Data for processing Block Start

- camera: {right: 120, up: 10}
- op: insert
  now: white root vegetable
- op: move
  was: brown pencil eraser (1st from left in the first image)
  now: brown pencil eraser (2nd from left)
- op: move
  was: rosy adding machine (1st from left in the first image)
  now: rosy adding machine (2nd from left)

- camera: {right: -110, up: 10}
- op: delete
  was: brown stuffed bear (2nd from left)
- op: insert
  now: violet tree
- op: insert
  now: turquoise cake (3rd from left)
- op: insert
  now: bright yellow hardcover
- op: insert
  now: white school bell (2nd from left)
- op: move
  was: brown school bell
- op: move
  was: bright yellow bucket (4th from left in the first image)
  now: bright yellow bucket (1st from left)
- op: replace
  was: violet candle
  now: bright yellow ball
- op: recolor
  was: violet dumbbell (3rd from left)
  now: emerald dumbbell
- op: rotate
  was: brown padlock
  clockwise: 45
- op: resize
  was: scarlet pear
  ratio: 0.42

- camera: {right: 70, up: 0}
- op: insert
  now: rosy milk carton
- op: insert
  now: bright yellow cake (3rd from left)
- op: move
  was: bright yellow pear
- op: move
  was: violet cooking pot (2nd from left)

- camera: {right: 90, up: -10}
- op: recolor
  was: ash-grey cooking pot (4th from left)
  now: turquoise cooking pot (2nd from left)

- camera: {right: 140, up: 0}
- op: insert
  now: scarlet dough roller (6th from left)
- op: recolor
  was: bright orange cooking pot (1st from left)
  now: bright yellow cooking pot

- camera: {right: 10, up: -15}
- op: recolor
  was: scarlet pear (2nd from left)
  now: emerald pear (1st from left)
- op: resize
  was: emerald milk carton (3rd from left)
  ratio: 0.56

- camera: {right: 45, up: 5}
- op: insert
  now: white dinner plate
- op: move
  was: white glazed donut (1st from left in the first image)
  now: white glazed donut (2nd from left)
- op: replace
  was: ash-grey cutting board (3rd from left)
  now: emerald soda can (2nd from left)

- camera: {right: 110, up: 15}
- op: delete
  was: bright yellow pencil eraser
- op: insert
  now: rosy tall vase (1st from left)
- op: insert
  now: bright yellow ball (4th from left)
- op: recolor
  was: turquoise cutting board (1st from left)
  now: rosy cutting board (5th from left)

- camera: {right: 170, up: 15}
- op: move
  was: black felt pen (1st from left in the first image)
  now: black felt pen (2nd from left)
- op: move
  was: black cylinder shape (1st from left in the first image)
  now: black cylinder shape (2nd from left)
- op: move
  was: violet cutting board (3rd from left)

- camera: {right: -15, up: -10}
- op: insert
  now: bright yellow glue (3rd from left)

Data for processing Block End

■ **Task item**
Restate, please, word for word the span of records running from the first line to the line bearing "was: rosy adding", both included, and nothing outside it.

■ **Solution to the exercise**
- camera: {right: 120, up: 10}
- op: insert
  now: white root vegetable
- op: move
  was: brown pencil eraser (1st from left in the first image)
  now: brown pencil eraser (2nd from left)
- op: move
  was: rosy adding machine (1st from left in the first image)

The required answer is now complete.